EXERCISE DETAILS: This exercise calls for printing every record exactly once more.

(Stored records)
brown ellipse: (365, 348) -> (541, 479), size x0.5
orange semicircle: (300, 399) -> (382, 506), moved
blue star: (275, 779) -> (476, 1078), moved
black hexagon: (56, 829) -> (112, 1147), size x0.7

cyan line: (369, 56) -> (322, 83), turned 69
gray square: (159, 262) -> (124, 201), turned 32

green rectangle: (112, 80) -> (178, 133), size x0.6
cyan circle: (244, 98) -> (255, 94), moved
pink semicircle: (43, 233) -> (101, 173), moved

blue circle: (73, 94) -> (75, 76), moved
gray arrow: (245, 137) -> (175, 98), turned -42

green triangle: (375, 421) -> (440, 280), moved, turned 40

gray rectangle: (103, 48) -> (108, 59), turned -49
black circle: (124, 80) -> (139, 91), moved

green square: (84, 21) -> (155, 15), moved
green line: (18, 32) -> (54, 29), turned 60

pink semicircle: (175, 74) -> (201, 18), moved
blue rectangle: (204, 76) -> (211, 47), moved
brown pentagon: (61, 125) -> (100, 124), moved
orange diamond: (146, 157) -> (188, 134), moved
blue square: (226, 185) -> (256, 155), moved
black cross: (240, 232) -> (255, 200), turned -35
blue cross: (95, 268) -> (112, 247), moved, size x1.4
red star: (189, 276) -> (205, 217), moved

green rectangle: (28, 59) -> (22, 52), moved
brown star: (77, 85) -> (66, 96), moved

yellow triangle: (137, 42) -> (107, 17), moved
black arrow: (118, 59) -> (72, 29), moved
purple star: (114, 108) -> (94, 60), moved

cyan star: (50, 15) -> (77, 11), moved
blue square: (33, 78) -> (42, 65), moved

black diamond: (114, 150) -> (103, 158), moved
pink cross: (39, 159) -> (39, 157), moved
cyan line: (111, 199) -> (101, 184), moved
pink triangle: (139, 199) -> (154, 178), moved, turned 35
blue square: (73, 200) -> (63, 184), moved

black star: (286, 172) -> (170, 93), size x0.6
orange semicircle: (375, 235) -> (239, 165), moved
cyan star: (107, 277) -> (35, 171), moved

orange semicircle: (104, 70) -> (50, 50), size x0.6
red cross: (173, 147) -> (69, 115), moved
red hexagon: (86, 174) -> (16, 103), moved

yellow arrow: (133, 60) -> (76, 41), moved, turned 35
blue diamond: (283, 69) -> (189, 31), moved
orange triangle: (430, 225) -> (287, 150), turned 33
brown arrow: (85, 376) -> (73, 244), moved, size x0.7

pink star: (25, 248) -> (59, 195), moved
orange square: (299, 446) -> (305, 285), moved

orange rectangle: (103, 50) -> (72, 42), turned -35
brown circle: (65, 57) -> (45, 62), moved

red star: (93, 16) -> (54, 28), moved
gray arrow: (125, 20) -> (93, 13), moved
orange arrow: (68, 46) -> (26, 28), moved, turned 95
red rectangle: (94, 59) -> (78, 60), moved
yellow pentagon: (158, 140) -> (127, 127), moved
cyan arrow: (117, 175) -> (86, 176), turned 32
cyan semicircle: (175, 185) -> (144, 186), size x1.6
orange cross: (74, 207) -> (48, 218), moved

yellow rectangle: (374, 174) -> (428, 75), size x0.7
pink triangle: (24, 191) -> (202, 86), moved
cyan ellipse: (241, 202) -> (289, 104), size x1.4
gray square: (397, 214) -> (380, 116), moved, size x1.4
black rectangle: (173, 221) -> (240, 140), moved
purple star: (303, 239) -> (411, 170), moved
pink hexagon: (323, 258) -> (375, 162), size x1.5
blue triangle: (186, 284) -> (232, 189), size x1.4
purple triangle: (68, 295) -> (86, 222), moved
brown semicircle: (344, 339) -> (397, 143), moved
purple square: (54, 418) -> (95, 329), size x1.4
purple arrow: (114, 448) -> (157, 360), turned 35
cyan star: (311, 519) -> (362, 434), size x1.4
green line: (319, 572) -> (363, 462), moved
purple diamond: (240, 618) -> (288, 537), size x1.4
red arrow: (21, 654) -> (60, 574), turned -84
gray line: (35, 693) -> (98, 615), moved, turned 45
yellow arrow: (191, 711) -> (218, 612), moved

TASK OUTPUT:
brown ellipse: (365, 348) -> (541, 479), size x0.5
orange semicircle: (300, 399) -> (382, 506), moved
blue star: (275, 779) -> (476, 1078), moved
black hexagon: (56, 829) -> (112, 1147), size x0.7

cyan line: (369, 56) -> (322, 83), turned 69
gray square: (159, 262) -> (124, 201), turned 32

green rectangle: (112, 80) -> (178, 133), size x0.6
cyan circle: (244, 98) -> (255, 94), moved
pink semicircle: (43, 233) -> (101, 173), moved

blue circle: (73, 94) -> (75, 76), moved
gray arrow: (245, 137) -> (175, 98), turned -42

green triangle: (375, 421) -> (440, 280), moved, turned 40

gray rectangle: (103, 48) -> (108, 59), turned -49
black circle: (124, 80) -> (139, 91), moved

green square: (84, 21) -> (155, 15), moved
green line: (18, 32) -> (54, 29), turned 60

pink semicircle: (175, 74) -> (201, 18), moved
blue rectangle: (204, 76) -> (211, 47), moved
brown pentagon: (61, 125) -> (100, 124), moved
orange diamond: (146, 157) -> (188, 134), moved
blue square: (226, 185) -> (256, 155), moved
black cross: (240, 232) -> (255, 200), turned -35
blue cross: (95, 268) -> (112, 247), moved, size x1.4
red star: (189, 276) -> (205, 217), moved

green rectangle: (28, 59) -> (22, 52), moved
brown star: (77, 85) -> (66, 96), moved

yellow triangle: (137, 42) -> (107, 17), moved
black arrow: (118, 59) -> (72, 29), moved
purple star: (114, 108) -> (94, 60), moved

cyan star: (50, 15) -> (77, 11), moved
blue square: (33, 78) -> (42, 65), moved

black diamond: (114, 150) -> (103, 158), moved
pink cross: (39, 159) -> (39, 157), moved
cyan line: (111, 199) -> (101, 184), moved
pink triangle: (139, 199) -> (154, 178), moved, turned 35
blue square: (73, 200) -> (63, 184), moved

black star: (286, 172) -> (170, 93), size x0.6
orange semicircle: (375, 235) -> (239, 165), moved
cyan star: (107, 277) -> (35, 171), moved

orange semicircle: (104, 70) -> (50, 50), size x0.6
red cross: (173, 147) -> (69, 115), moved
red hexagon: (86, 174) -> (16, 103), moved

yellow arrow: (133, 60) -> (76, 41), moved, turned 35
blue diamond: (283, 69) -> (189, 31), moved
orange triangle: (430, 225) -> (287, 150), turned 33
brown arrow: (85, 376) -> (73, 244), moved, size x0.7

pink star: (25, 248) -> (59, 195), moved
orange square: (299, 446) -> (305, 285), moved

orange rectangle: (103, 50) -> (72, 42), turned -35
brown circle: (65, 57) -> (45, 62), moved

red star: (93, 16) -> (54, 28), moved
gray arrow: (125, 20) -> (93, 13), moved
orange arrow: (68, 46) -> (26, 28), moved, turned 95
red rectangle: (94, 59) -> (78, 60), moved
yellow pentagon: (158, 140) -> (127, 127), moved
cyan arrow: (117, 175) -> (86, 176), turned 32
cyan semicircle: (175, 185) -> (144, 186), size x1.6
orange cross: (74, 207) -> (48, 218), moved

yellow rectangle: (374, 174) -> (428, 75), size x0.7
pink triangle: (24, 191) -> (202, 86), moved
cyan ellipse: (241, 202) -> (289, 104), size x1.4
gray square: (397, 214) -> (380, 116), moved, size x1.4
black rectangle: (173, 221) -> (240, 140), moved
purple star: (303, 239) -> (411, 170), moved
pink hexagon: (323, 258) -> (375, 162), size x1.5
blue triangle: (186, 284) -> (232, 189), size x1.4
purple triangle: (68, 295) -> (86, 222), moved
brown semicircle: (344, 339) -> (397, 143), moved
purple square: (54, 418) -> (95, 329), size x1.4
purple arrow: (114, 448) -> (157, 360), turned 35
cyan star: (311, 519) -> (362, 434), size x1.4
green line: (319, 572) -> (363, 462), moved
purple diamond: (240, 618) -> (288, 537), size x1.4
red arrow: (21, 654) -> (60, 574), turned -84
gray line: (35, 693) -> (98, 615), moved, turned 45
yellow arrow: (191, 711) -> (218, 612), moved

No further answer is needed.